[SUPPLIED ENTRIES Boundary: Start]

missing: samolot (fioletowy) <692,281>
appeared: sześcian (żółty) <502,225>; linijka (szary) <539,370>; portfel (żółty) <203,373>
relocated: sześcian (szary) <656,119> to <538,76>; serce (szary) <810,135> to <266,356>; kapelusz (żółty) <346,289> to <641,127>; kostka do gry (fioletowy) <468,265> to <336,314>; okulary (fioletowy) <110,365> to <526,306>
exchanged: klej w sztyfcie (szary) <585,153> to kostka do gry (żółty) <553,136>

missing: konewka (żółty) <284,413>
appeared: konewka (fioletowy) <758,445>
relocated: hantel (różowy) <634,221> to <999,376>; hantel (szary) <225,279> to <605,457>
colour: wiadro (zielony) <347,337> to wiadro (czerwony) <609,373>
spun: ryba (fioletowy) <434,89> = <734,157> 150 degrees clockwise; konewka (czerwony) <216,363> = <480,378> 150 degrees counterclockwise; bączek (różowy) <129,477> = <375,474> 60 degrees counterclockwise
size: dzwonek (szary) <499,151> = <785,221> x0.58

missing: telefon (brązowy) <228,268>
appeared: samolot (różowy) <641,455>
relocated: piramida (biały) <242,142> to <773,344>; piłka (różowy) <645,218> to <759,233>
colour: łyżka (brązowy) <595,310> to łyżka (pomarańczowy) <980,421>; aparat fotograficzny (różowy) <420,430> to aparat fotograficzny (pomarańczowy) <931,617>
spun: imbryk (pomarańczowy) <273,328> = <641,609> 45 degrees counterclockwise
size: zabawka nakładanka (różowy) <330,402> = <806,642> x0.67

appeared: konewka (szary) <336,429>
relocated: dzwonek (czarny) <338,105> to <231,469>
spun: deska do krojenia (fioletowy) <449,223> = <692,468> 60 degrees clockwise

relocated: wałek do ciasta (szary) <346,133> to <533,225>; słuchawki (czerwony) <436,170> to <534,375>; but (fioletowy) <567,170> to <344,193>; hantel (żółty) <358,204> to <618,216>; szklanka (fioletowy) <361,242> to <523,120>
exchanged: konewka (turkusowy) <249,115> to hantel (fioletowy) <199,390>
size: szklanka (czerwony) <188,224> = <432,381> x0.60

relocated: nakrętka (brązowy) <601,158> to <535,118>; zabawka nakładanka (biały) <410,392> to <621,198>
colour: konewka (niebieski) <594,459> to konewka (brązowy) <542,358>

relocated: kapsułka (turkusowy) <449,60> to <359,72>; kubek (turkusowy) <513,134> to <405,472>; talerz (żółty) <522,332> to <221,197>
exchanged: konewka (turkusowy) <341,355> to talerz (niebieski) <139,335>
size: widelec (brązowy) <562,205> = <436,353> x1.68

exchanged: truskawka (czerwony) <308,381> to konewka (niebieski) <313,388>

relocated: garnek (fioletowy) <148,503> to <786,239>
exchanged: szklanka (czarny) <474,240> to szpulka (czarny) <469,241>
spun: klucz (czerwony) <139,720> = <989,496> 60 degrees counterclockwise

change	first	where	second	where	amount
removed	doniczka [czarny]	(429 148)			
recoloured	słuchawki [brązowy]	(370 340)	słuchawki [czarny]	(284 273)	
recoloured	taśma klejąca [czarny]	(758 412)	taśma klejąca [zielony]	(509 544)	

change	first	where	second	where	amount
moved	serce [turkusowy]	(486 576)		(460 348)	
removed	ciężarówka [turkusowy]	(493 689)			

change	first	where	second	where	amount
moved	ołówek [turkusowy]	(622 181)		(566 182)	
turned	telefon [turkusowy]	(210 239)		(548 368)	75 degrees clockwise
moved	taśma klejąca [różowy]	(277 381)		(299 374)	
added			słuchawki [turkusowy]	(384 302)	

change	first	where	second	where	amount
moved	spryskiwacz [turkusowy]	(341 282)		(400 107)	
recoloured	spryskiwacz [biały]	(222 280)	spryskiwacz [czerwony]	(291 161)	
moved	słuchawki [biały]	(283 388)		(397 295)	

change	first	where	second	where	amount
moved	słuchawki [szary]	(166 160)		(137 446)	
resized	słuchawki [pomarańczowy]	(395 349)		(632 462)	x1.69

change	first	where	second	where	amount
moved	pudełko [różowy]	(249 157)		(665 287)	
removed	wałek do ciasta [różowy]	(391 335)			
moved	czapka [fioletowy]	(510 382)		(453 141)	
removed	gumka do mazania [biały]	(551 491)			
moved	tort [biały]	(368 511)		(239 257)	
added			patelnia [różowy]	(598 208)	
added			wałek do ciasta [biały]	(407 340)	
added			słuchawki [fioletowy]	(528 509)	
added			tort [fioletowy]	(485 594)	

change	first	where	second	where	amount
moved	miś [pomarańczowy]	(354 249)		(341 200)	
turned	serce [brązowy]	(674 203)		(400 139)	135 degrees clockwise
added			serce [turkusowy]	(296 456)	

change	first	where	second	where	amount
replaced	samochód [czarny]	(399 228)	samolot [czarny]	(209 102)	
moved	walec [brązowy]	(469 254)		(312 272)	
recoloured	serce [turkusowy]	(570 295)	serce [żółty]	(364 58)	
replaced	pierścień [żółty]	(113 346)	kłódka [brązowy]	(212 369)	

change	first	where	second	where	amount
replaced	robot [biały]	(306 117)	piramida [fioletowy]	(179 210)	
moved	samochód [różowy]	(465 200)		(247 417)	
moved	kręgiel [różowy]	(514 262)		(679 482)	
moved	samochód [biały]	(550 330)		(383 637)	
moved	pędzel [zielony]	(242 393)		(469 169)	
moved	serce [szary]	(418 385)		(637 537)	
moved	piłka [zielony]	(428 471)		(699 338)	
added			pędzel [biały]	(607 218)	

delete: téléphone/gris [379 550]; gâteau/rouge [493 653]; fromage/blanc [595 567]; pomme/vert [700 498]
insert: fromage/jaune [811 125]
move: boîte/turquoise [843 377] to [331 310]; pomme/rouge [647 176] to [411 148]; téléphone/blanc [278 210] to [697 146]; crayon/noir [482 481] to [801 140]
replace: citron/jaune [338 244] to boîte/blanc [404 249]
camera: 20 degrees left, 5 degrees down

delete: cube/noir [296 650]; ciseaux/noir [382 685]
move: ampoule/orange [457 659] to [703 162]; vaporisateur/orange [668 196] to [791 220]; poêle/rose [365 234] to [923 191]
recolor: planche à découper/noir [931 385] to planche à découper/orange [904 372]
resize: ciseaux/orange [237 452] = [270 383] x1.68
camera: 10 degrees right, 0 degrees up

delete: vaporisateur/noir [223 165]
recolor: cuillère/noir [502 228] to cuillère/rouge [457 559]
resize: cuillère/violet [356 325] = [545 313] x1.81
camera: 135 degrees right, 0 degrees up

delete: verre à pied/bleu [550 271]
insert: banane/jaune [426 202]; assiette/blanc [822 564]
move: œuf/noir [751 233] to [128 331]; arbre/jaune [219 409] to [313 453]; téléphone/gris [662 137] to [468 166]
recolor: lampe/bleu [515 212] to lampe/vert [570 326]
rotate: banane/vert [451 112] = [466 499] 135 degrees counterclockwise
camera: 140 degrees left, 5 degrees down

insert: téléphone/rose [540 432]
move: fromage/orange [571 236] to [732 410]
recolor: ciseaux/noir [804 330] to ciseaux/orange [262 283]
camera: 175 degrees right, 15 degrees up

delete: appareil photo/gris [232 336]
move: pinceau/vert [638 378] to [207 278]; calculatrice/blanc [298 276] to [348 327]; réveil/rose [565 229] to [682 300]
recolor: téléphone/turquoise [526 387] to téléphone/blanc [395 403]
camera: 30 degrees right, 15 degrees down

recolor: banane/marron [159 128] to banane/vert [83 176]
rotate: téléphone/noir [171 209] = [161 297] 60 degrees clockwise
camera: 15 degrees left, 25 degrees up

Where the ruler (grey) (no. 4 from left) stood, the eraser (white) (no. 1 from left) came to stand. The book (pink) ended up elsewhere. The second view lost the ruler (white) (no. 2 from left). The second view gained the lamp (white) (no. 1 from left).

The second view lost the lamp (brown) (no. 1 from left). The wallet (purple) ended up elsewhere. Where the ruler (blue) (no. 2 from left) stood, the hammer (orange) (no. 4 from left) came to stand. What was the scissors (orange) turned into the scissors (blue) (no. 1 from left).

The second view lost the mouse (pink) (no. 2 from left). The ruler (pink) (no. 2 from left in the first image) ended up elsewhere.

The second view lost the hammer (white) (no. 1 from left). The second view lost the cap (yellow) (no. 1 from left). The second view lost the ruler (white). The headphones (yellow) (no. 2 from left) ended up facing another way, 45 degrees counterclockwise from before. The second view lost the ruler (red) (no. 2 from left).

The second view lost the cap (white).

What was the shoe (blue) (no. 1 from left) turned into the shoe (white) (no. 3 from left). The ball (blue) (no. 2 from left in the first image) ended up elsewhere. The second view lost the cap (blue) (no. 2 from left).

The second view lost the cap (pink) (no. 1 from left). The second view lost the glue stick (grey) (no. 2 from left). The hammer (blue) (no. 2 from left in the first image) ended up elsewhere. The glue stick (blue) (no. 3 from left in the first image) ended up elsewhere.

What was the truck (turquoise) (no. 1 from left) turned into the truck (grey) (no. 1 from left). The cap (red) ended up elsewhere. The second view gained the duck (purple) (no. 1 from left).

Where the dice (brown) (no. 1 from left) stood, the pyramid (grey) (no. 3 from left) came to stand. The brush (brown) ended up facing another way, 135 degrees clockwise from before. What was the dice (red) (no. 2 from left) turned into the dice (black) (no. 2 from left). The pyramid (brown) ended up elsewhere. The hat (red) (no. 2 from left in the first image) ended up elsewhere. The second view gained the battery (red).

[SUPPLIED ENTRIES Boundary: End]

TASK TO COMPLETE -> From the entries above, copy each line holding "pomme".

TASK OUTPUT ->
delete: téléphone/gris [379 550]; gâteau/rouge [493 653]; fromage/blanc [595 567]; pomme/vert [700 498]
move: boîte/turquoise [843 377] to [331 310]; pomme/rouge [647 176] to [411 148]; téléphone/blanc [278 210] to [697 146]; crayon/noir [482 481] to [801 140]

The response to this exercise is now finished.